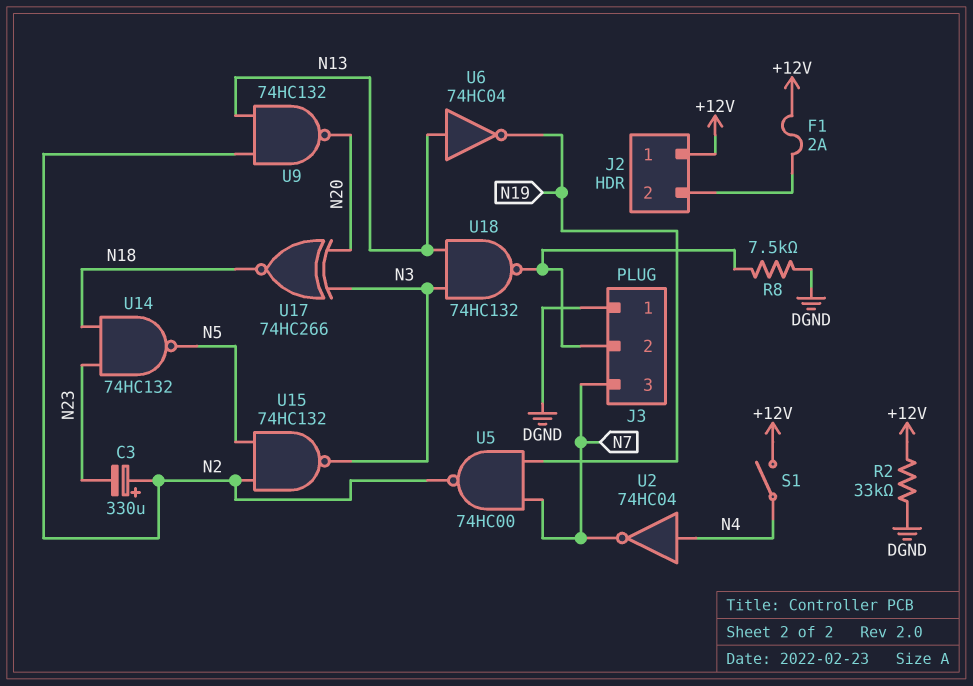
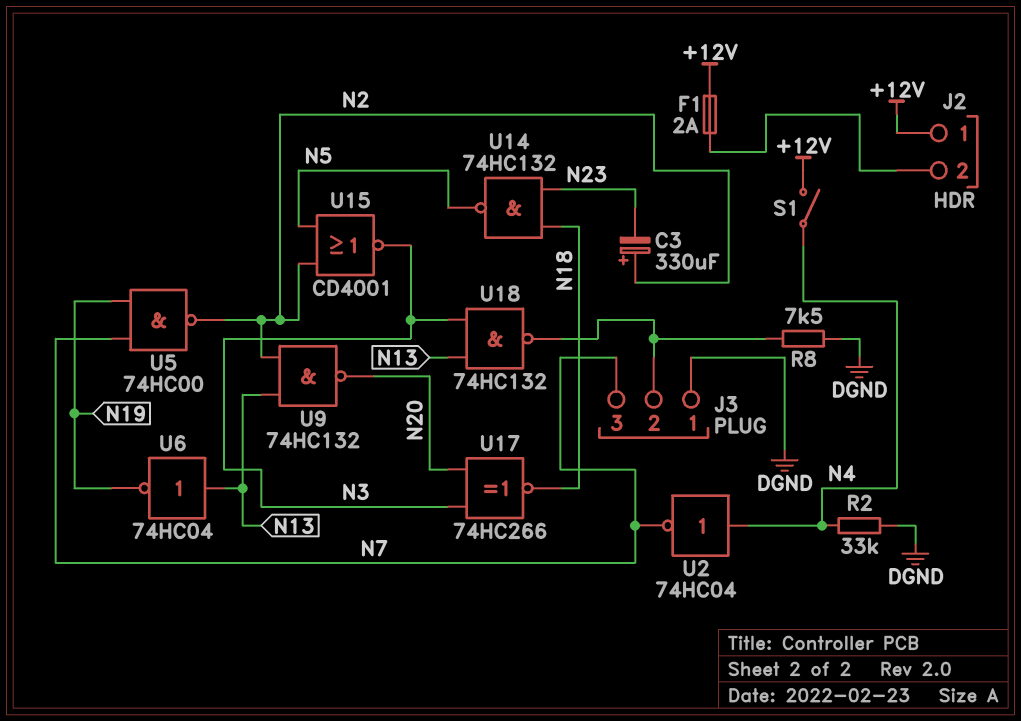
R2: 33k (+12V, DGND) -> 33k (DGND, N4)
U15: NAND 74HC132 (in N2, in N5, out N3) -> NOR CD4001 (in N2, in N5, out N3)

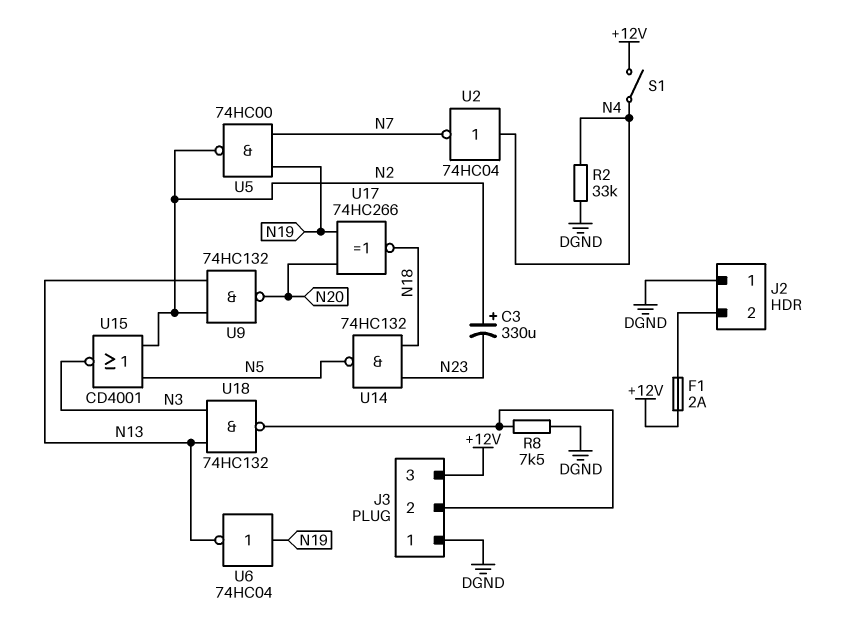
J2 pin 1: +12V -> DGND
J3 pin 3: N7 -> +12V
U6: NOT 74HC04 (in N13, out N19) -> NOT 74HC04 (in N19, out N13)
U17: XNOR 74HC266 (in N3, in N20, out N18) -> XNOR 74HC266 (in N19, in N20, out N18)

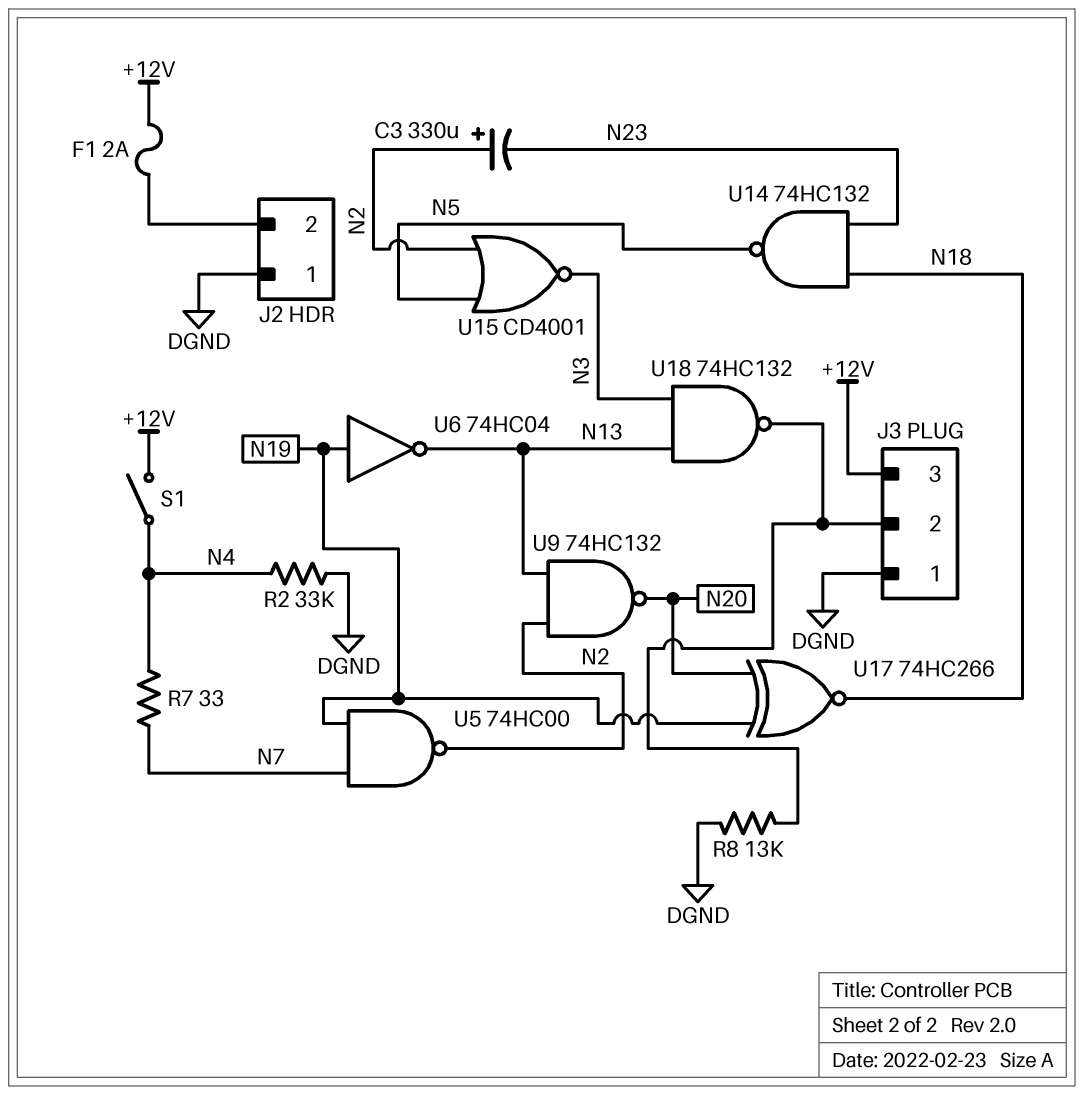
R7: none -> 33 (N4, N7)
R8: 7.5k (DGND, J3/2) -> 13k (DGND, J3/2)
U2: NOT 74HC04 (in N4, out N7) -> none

### [What is being asked]
The entries must be repeated exactly. Leave the images out.

### [Task solution]
R2: 33k (+12V, DGND) -> 33k (DGND, N4)
U15: NAND 74HC132 (in N2, in N5, out N3) -> NOR CD4001 (in N2, in N5, out N3)

J2 pin 1: +12V -> DGND
J3 pin 3: N7 -> +12V
U6: NOT 74HC04 (in N13, out N19) -> NOT 74HC04 (in N19, out N13)
U17: XNOR 74HC266 (in N3, in N20, out N18) -> XNOR 74HC266 (in N19, in N20, out N18)

R7: none -> 33 (N4, N7)
R8: 7.5k (DGND, J3/2) -> 13k (DGND, J3/2)
U2: NOT 74HC04 (in N4, out N7) -> none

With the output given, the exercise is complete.